◆ Records provided
========================================================================
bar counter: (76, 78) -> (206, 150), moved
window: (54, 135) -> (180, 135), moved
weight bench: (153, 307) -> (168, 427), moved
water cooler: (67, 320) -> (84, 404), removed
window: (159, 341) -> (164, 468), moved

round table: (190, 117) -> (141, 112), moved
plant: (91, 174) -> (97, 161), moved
========================================================================
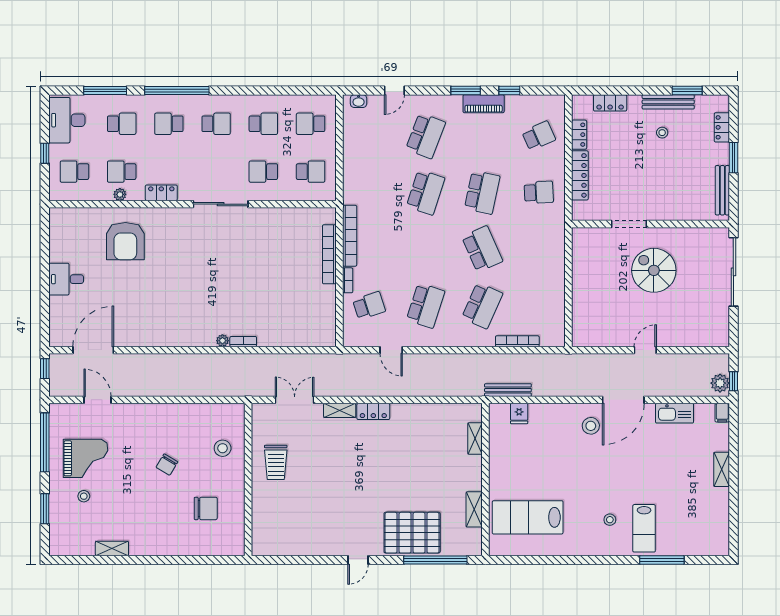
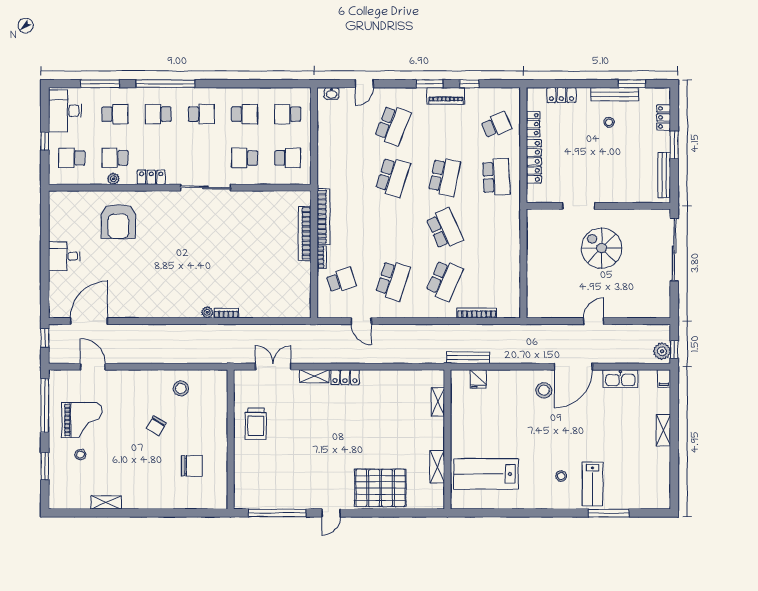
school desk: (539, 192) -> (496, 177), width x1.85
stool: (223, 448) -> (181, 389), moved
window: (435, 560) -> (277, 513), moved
========================================================================
◆ Exercise instructions
Retype, exactly and in full, the lines above from the one containing "window: (54, 135) -> (180, 135), moved" through the one containing "plant: (91, 174) -> (97, 161), moved".

◆ Response to this task
window: (54, 135) -> (180, 135), moved
weight bench: (153, 307) -> (168, 427), moved
water cooler: (67, 320) -> (84, 404), removed
window: (159, 341) -> (164, 468), moved

round table: (190, 117) -> (141, 112), moved
plant: (91, 174) -> (97, 161), moved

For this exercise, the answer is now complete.